• _Exercise instructions_: The records below are to be quoted in full; please keep every word exact.

• _Excerpted data_:

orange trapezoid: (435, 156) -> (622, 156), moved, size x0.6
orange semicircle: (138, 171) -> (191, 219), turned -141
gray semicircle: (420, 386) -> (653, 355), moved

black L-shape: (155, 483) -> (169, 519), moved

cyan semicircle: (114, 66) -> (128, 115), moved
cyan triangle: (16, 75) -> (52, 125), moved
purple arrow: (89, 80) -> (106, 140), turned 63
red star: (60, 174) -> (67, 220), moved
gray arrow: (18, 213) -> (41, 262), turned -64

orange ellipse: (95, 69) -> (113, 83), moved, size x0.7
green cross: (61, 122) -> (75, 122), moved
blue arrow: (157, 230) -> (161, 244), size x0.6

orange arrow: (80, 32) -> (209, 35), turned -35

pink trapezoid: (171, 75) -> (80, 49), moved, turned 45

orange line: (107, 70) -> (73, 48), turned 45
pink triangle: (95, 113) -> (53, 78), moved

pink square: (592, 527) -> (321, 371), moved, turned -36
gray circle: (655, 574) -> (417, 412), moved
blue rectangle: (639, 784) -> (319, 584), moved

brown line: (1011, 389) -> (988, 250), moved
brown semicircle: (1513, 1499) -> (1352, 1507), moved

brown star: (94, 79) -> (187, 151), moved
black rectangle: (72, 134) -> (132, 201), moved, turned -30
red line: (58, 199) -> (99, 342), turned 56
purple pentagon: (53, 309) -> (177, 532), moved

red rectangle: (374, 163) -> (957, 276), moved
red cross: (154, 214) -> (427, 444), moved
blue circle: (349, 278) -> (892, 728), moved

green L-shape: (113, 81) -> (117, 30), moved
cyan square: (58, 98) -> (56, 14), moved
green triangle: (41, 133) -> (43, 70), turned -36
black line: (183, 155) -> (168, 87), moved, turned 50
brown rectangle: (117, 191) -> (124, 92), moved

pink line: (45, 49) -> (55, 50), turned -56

• _Task response_:
orange trapezoid: (435, 156) -> (622, 156), moved, size x0.6
orange semicircle: (138, 171) -> (191, 219), turned -141
gray semicircle: (420, 386) -> (653, 355), moved

black L-shape: (155, 483) -> (169, 519), moved

cyan semicircle: (114, 66) -> (128, 115), moved
cyan triangle: (16, 75) -> (52, 125), moved
purple arrow: (89, 80) -> (106, 140), turned 63
red star: (60, 174) -> (67, 220), moved
gray arrow: (18, 213) -> (41, 262), turned -64

orange ellipse: (95, 69) -> (113, 83), moved, size x0.7
green cross: (61, 122) -> (75, 122), moved
blue arrow: (157, 230) -> (161, 244), size x0.6

orange arrow: (80, 32) -> (209, 35), turned -35

pink trapezoid: (171, 75) -> (80, 49), moved, turned 45

orange line: (107, 70) -> (73, 48), turned 45
pink triangle: (95, 113) -> (53, 78), moved

pink square: (592, 527) -> (321, 371), moved, turned -36
gray circle: (655, 574) -> (417, 412), moved
blue rectangle: (639, 784) -> (319, 584), moved

brown line: (1011, 389) -> (988, 250), moved
brown semicircle: (1513, 1499) -> (1352, 1507), moved

brown star: (94, 79) -> (187, 151), moved
black rectangle: (72, 134) -> (132, 201), moved, turned -30
red line: (58, 199) -> (99, 342), turned 56
purple pentagon: (53, 309) -> (177, 532), moved

red rectangle: (374, 163) -> (957, 276), moved
red cross: (154, 214) -> (427, 444), moved
blue circle: (349, 278) -> (892, 728), moved

green L-shape: (113, 81) -> (117, 30), moved
cyan square: (58, 98) -> (56, 14), moved
green triangle: (41, 133) -> (43, 70), turned -36
black line: (183, 155) -> (168, 87), moved, turned 50
brown rectangle: (117, 191) -> (124, 92), moved

pink line: (45, 49) -> (55, 50), turned -56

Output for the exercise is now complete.